**Problem:**
Every record needs to come back as written, except for the pictures.

**Input records:**
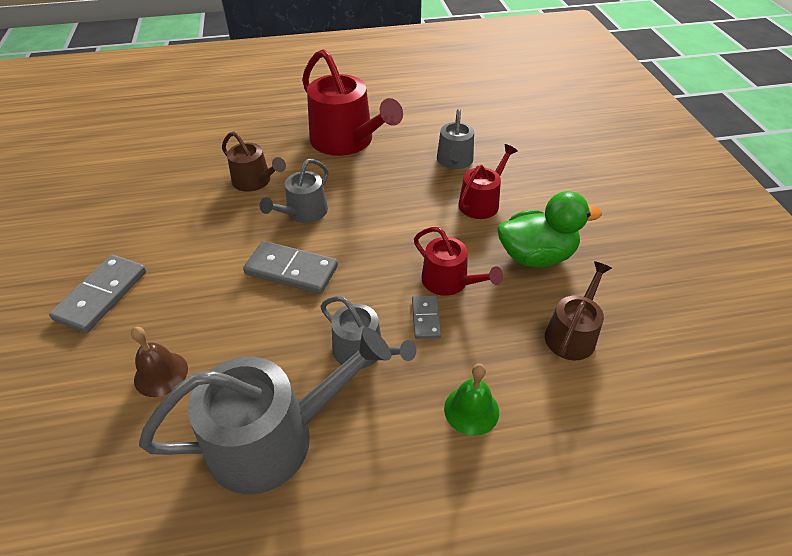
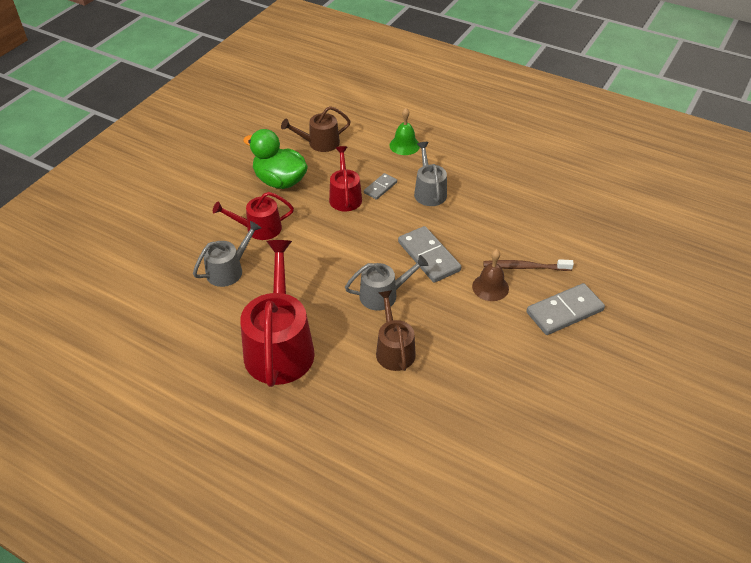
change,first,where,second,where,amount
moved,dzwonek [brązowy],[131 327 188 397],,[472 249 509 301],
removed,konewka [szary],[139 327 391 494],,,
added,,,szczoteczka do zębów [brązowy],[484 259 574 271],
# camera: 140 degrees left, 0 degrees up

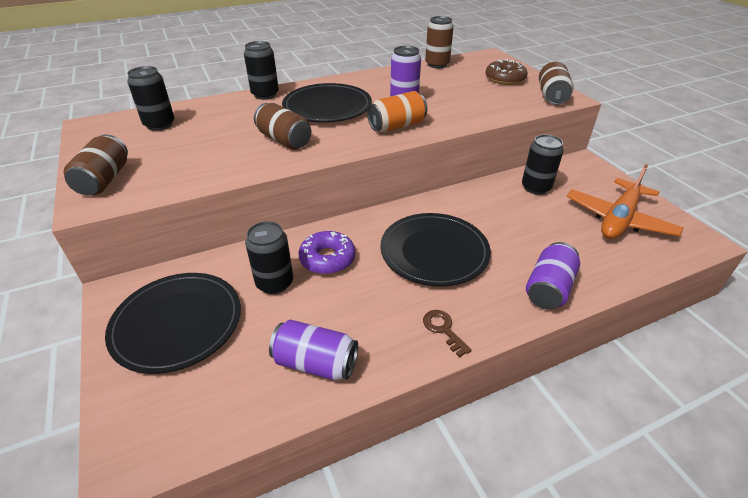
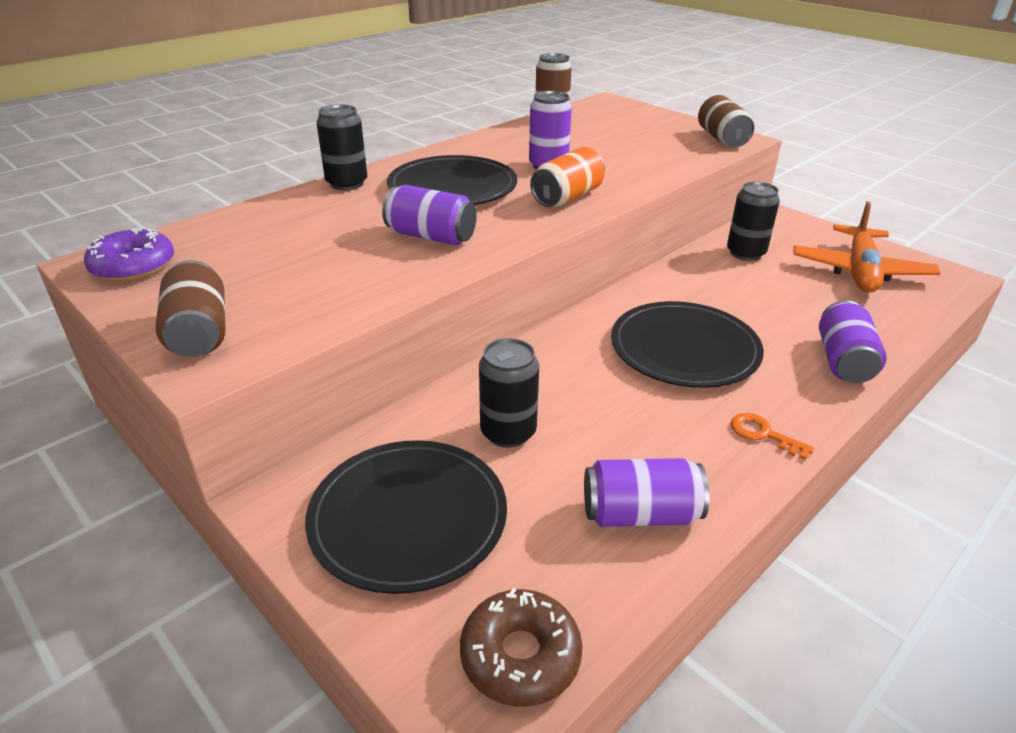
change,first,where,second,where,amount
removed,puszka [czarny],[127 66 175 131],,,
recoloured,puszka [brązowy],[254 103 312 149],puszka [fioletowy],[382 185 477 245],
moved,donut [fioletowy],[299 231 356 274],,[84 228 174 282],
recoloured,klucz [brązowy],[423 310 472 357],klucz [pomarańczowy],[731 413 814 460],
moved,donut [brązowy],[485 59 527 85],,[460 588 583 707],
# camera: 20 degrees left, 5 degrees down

**Reply:**
change,first,where,second,where,amount
moved,dzwonek [brązowy],[131 327 188 397],,[472 249 509 301],
removed,konewka [szary],[139 327 391 494],,,
added,,,szczoteczka do zębów [brązowy],[484 259 574 271],
# camera: 140 degrees left, 0 degrees up

change,first,where,second,where,amount
removed,puszka [czarny],[127 66 175 131],,,
recoloured,puszka [brązowy],[254 103 312 149],puszka [fioletowy],[382 185 477 245],
moved,donut [fioletowy],[299 231 356 274],,[84 228 174 282],
recoloured,klucz [brązowy],[423 310 472 357],klucz [pomarańczowy],[731 413 814 460],
moved,donut [brązowy],[485 59 527 85],,[460 588 583 707],
# camera: 20 degrees left, 5 degrees down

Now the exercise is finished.